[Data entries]
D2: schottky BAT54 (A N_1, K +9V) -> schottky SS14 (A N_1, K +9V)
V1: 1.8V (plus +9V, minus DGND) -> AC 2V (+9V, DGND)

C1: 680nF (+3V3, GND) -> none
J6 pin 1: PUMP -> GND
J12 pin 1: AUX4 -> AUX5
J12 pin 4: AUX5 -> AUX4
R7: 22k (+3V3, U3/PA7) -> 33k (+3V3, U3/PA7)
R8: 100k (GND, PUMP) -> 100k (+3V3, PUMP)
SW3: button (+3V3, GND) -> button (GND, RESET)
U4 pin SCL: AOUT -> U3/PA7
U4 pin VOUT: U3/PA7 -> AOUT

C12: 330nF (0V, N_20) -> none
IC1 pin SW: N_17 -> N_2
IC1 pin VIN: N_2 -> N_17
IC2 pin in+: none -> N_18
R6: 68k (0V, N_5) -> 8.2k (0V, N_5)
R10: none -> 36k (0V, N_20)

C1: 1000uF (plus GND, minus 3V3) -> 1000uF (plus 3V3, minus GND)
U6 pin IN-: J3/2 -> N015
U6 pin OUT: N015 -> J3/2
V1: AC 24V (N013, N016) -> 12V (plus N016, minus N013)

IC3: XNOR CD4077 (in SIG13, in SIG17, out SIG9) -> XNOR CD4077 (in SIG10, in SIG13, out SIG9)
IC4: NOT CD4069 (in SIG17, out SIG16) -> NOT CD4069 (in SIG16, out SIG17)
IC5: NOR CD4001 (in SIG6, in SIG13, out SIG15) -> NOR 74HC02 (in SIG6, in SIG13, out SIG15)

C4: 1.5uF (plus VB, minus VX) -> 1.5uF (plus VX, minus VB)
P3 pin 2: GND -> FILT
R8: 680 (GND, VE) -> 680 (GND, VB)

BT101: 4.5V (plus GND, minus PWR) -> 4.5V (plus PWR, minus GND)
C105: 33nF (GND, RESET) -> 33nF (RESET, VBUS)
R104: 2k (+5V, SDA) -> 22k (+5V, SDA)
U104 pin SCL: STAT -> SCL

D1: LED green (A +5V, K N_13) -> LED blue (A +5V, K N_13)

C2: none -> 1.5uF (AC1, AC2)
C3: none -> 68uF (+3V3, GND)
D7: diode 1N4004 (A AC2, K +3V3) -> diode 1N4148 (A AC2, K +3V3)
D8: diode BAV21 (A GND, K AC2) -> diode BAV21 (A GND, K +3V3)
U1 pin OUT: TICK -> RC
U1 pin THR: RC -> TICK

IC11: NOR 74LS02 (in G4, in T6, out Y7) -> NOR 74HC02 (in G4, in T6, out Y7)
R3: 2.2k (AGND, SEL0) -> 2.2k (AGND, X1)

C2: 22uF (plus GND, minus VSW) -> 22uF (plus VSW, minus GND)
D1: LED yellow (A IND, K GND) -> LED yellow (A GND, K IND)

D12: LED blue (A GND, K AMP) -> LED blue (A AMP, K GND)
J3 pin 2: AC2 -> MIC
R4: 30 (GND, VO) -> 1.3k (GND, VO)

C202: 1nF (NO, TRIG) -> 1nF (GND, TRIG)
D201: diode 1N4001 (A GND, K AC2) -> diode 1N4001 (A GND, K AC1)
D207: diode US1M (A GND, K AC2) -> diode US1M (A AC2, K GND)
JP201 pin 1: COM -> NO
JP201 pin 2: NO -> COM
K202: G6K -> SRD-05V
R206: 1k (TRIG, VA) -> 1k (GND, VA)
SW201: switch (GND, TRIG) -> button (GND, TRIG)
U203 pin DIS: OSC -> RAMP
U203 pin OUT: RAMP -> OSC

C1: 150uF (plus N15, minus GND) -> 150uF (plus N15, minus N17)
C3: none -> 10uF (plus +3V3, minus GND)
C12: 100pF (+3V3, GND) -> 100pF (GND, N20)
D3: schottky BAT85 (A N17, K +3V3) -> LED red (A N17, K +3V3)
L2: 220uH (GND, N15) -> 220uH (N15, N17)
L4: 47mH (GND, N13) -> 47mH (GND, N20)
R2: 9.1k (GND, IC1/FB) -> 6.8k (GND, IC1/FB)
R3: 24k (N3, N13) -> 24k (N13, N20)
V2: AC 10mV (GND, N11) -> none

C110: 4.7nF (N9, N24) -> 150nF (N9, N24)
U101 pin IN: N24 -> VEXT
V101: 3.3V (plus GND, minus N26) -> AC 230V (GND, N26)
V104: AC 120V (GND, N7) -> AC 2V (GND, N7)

Exercise brief: Return each line of the records above in which the word "button" occurs.

Written response:
SW3: button (+3V3, GND) -> button (GND, RESET)
SW201: switch (GND, TRIG) -> button (GND, TRIG)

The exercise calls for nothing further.